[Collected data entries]
---+---

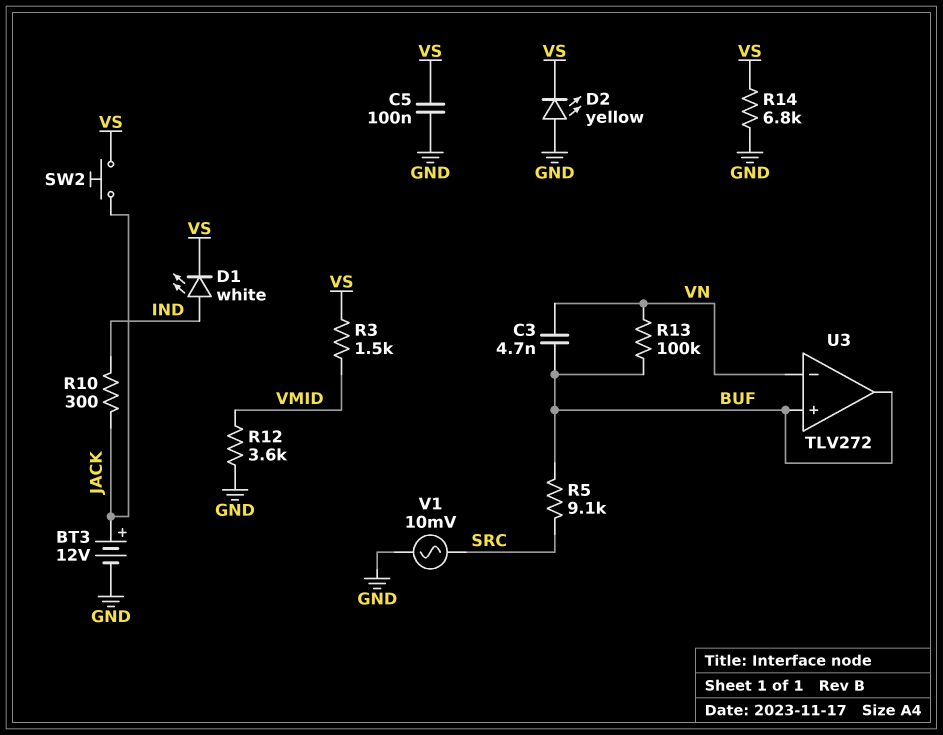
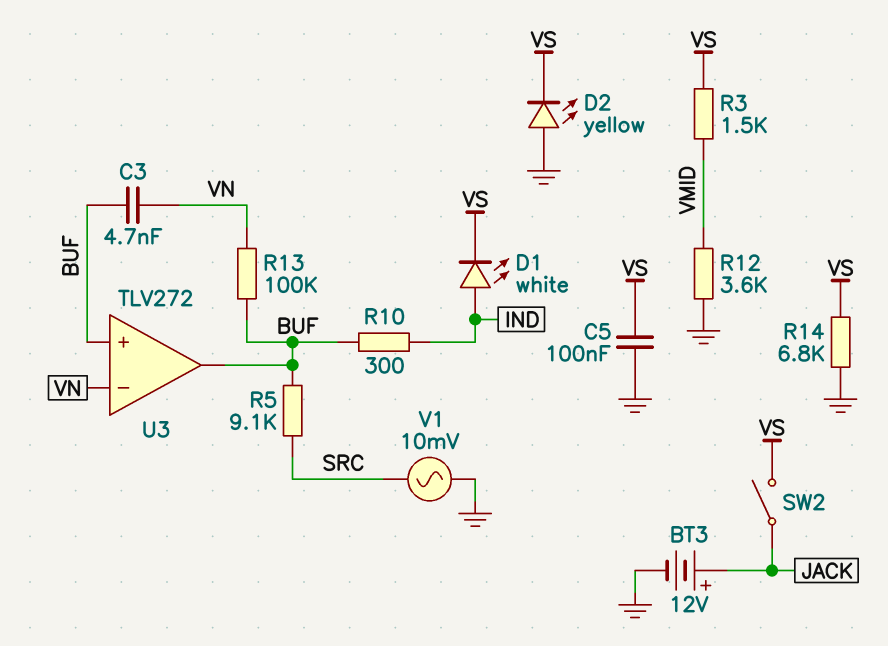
R10: 300 (IND, JACK) -> 300 (BUF, IND)
SW2: button (JACK, VS) -> switch (JACK, VS)

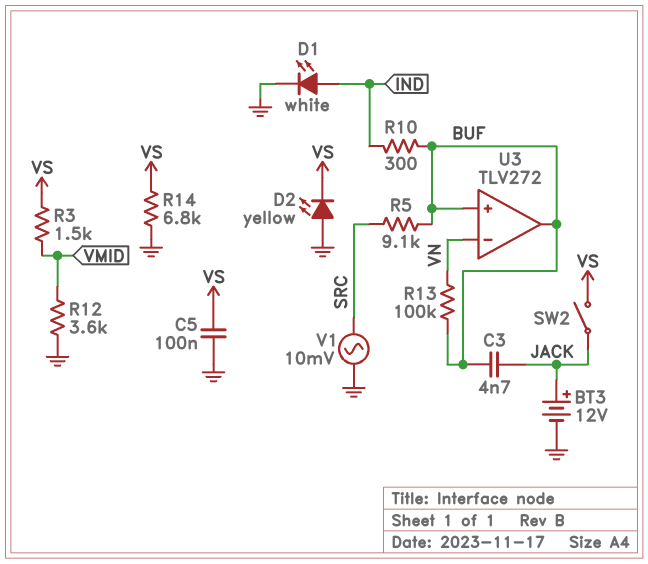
C3: 4.7nF (BUF, VN) -> 4.7nF (BUF, JACK)
D1: LED white (A IND, K VS) -> LED white (A IND, K GND)

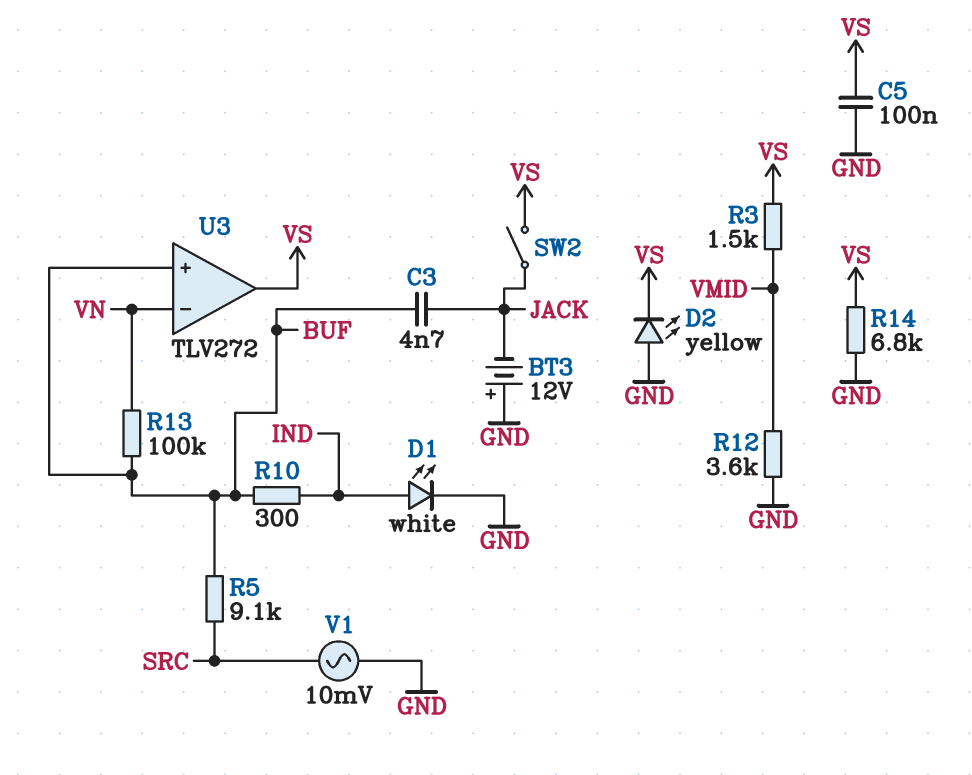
BT3: 12V (plus JACK, minus GND) -> 12V (plus GND, minus JACK)
U3 pin out: BUF -> VS

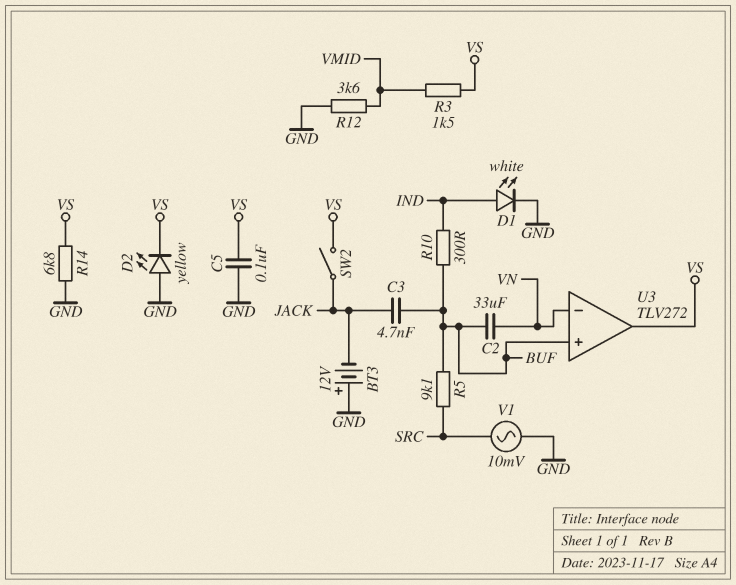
C2: none -> 33uF (BUF, VN)
R13: 100k (BUF, VN) -> none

---+---

[Assignment]
Although the records contain pictures, the output must hold only their exact wording.

[Exercise output]
R10: 300 (IND, JACK) -> 300 (BUF, IND)
SW2: button (JACK, VS) -> switch (JACK, VS)

C3: 4.7nF (BUF, VN) -> 4.7nF (BUF, JACK)
D1: LED white (A IND, K VS) -> LED white (A IND, K GND)

BT3: 12V (plus JACK, minus GND) -> 12V (plus GND, minus JACK)
U3 pin out: BUF -> VS

C2: none -> 33uF (BUF, VN)
R13: 100k (BUF, VN) -> none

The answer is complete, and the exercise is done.